• Your instructions:
Please return every entry below exactly as written, without any of its pictures.

══ Exercise material ══

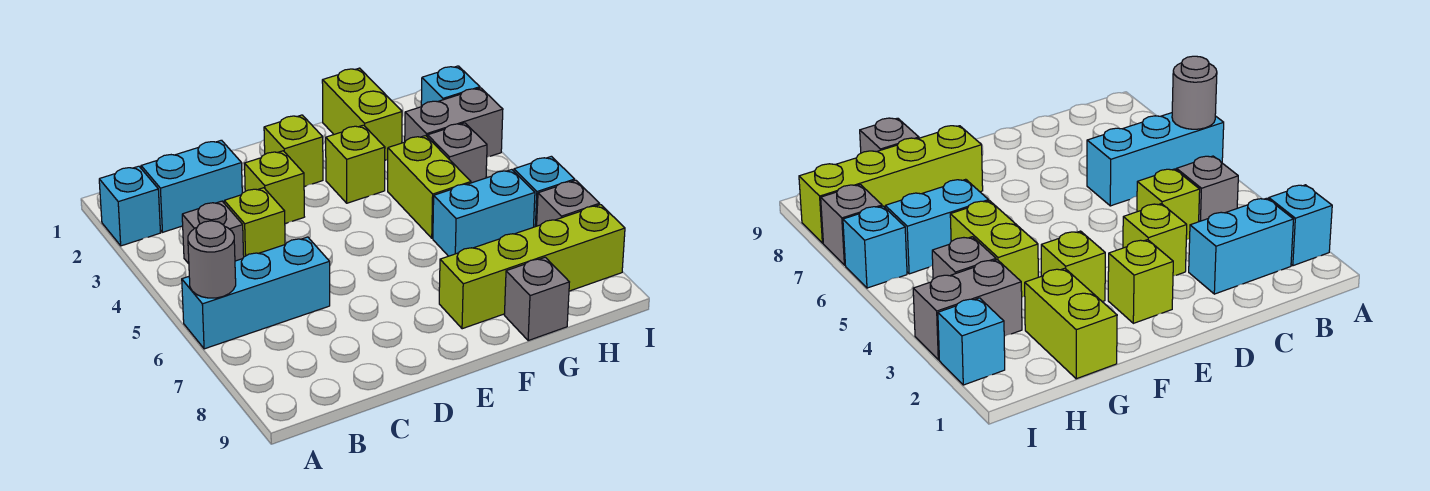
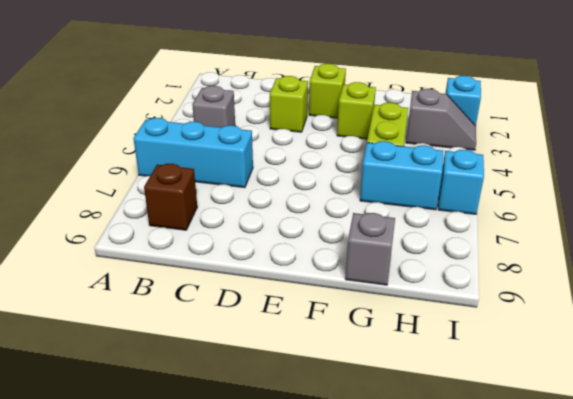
brown brick B8 level 1 -> none
grey slope H3:I3 level 1 top H -> grey brick H3:I3 level 1
none -> cyan brick A2 level 1
none -> cyan brick B2:C2 level 1
none -> lime brick C4 level 1

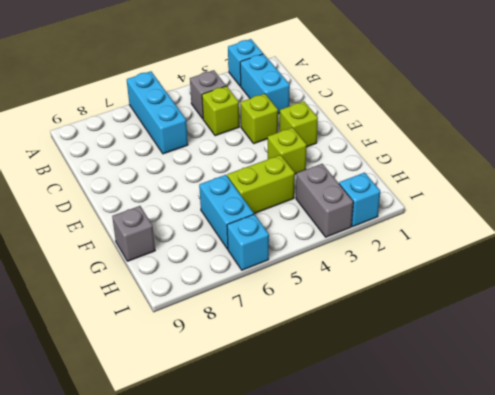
none -> lime brick F8:I8 level 1
none -> lime brick G1:G2 level 1
none -> grey brick H4 level 1

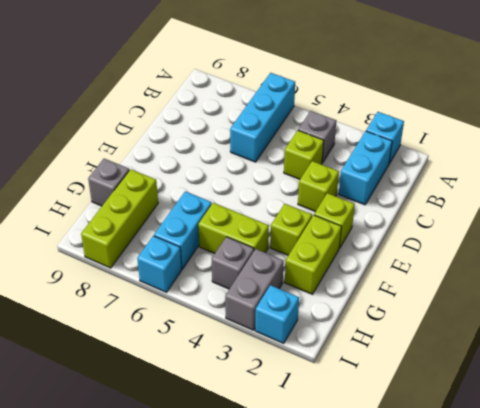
lime brick F2:G2 level 1 -> lime brick G1:G2 level 1
lime brick G8:I8 level 1 -> lime brick F8:I8 level 1
none -> grey brick I7 level 1
none -> grey round brick A6 level 2

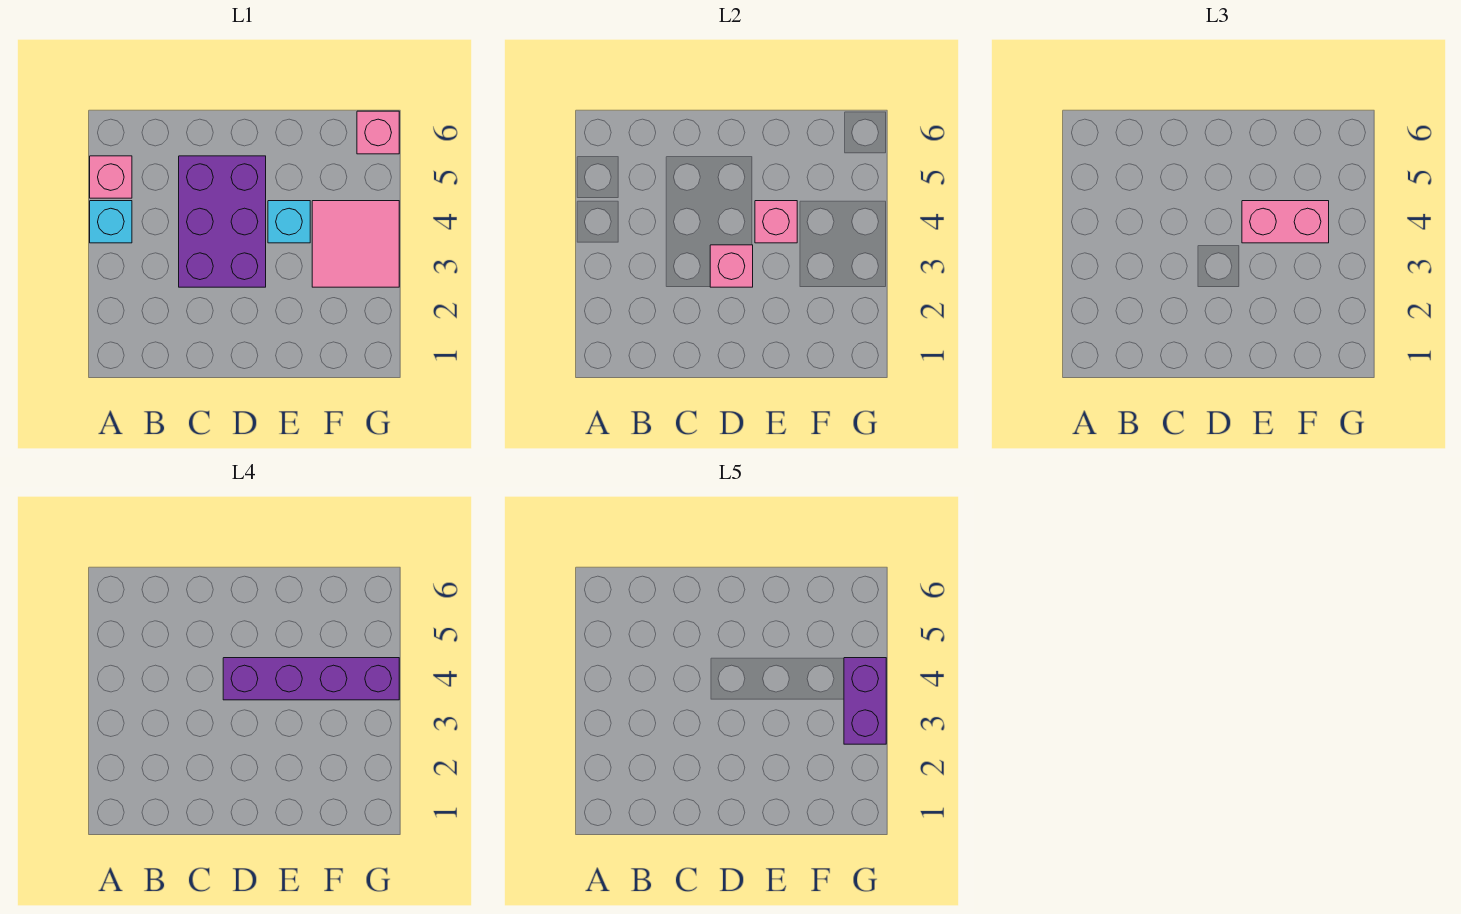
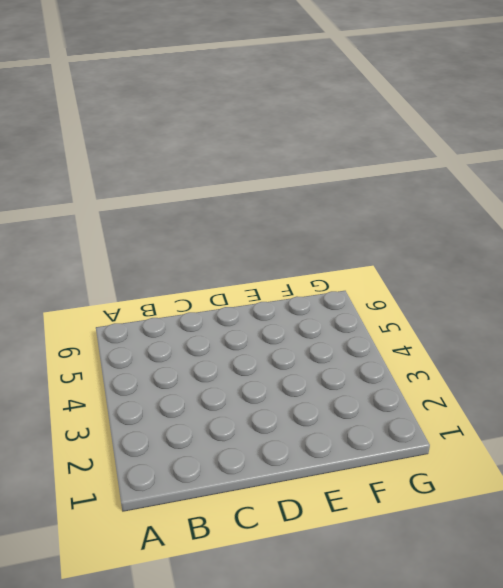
none -> cyan brick A4 level 1
none -> pink brick A5 level 1

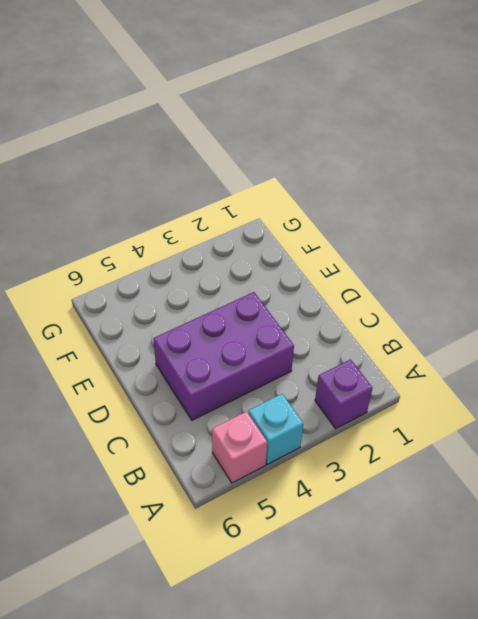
purple brick A2 level 1 -> none
none -> cyan brick E4 level 1
none -> pink tile F3:G4 level 1

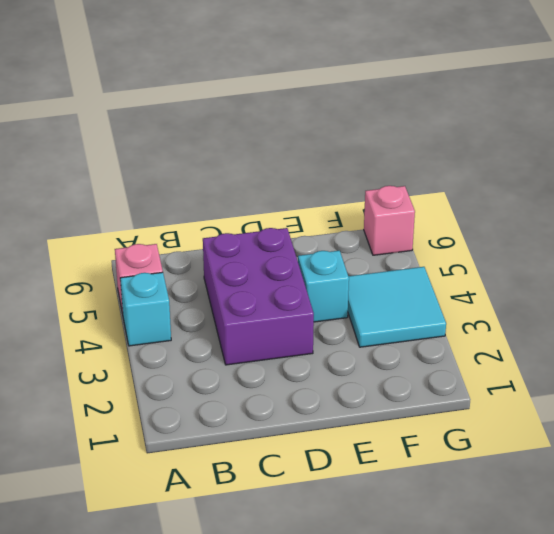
cyan tile F3:G4 level 1 -> pink tile F3:G4 level 1
none -> pink brick D3 level 2
none -> pink brick E4 level 2

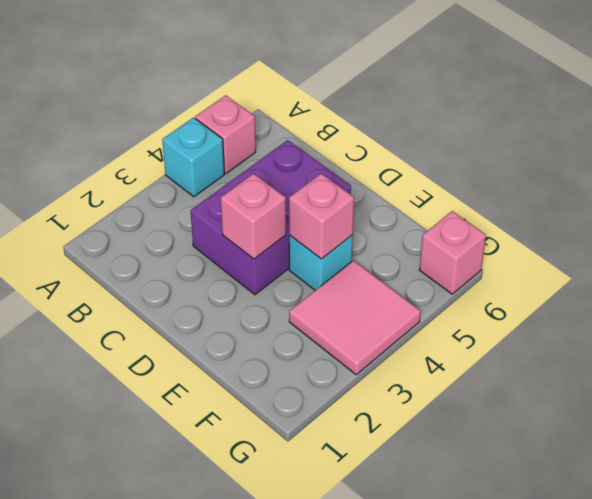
none -> pink brick E4:F4 level 3
none -> purple brick D4:G4 level 4

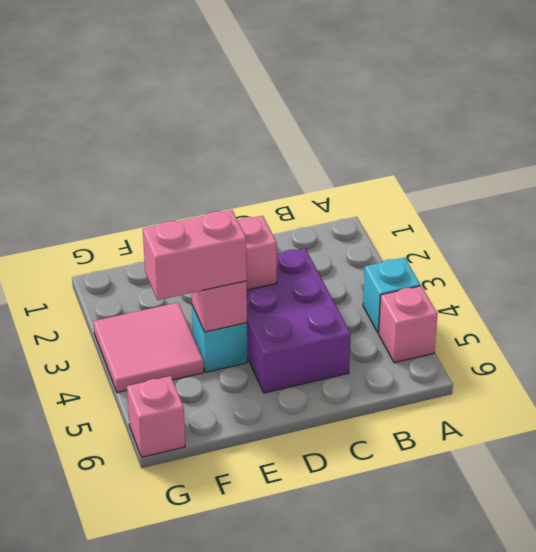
none -> purple brick D4:G4 level 4
none -> purple brick G3:G4 level 5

═══

• Response to the exercise:
brown brick B8 level 1 -> none
grey slope H3:I3 level 1 top H -> grey brick H3:I3 level 1
none -> cyan brick A2 level 1
none -> cyan brick B2:C2 level 1
none -> lime brick C4 level 1

none -> lime brick F8:I8 level 1
none -> lime brick G1:G2 level 1
none -> grey brick H4 level 1

lime brick F2:G2 level 1 -> lime brick G1:G2 level 1
lime brick G8:I8 level 1 -> lime brick F8:I8 level 1
none -> grey brick I7 level 1
none -> grey round brick A6 level 2

none -> cyan brick A4 level 1
none -> pink brick A5 level 1

purple brick A2 level 1 -> none
none -> cyan brick E4 level 1
none -> pink tile F3:G4 level 1

cyan tile F3:G4 level 1 -> pink tile F3:G4 level 1
none -> pink brick D3 level 2
none -> pink brick E4 level 2

none -> pink brick E4:F4 level 3
none -> purple brick D4:G4 level 4

none -> purple brick D4:G4 level 4
none -> purple brick G3:G4 level 5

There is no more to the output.